DATA ▸
--------------------
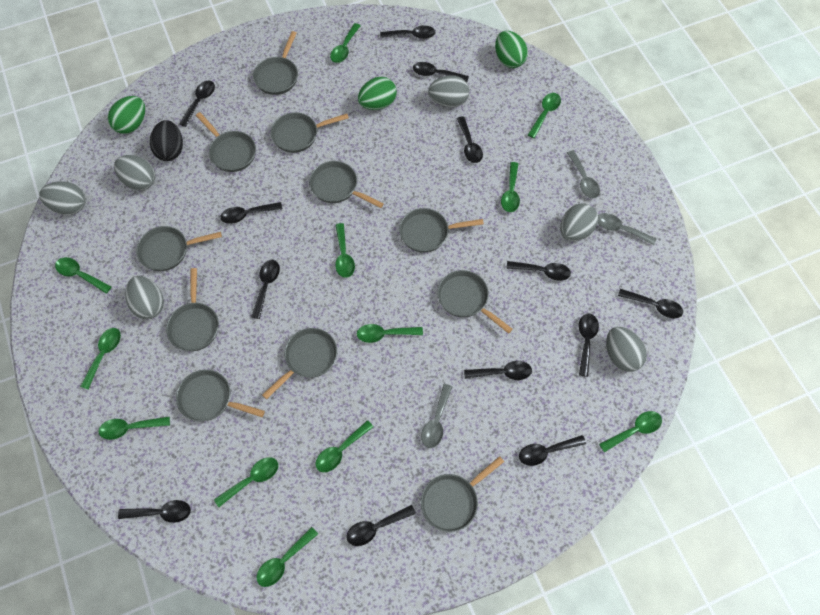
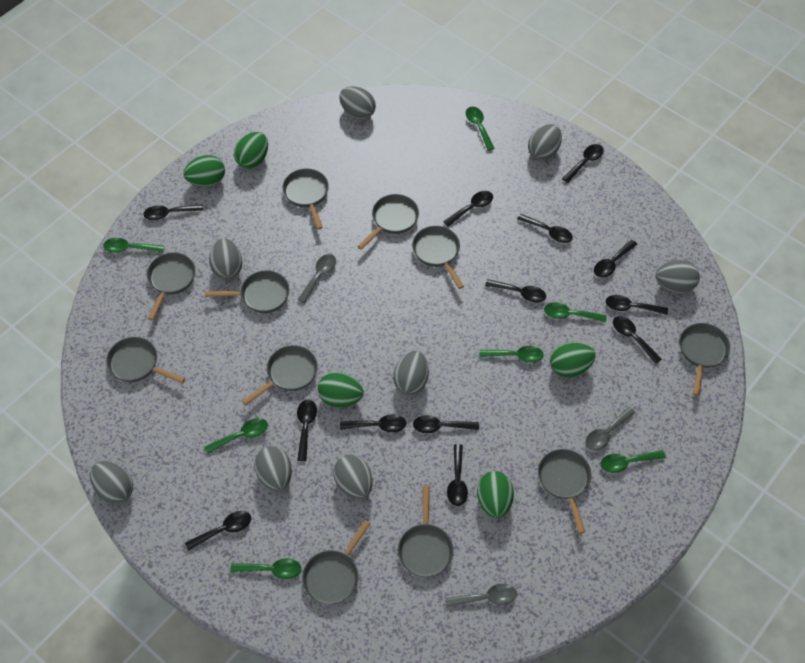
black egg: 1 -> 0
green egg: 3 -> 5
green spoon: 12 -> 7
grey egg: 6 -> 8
--------------------
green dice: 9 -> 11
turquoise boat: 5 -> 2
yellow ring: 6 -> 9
--------------------
WORK TO BE COMPLETED ▸
Lines wanted from the listing above: the line with "black egg: 1 -> 0" up to and including the line with "grey egg: 6 -> 8". Please write them out exactly, adding nothing else.

RESULT ▸
black egg: 1 -> 0
green egg: 3 -> 5
green spoon: 12 -> 7
grey egg: 6 -> 8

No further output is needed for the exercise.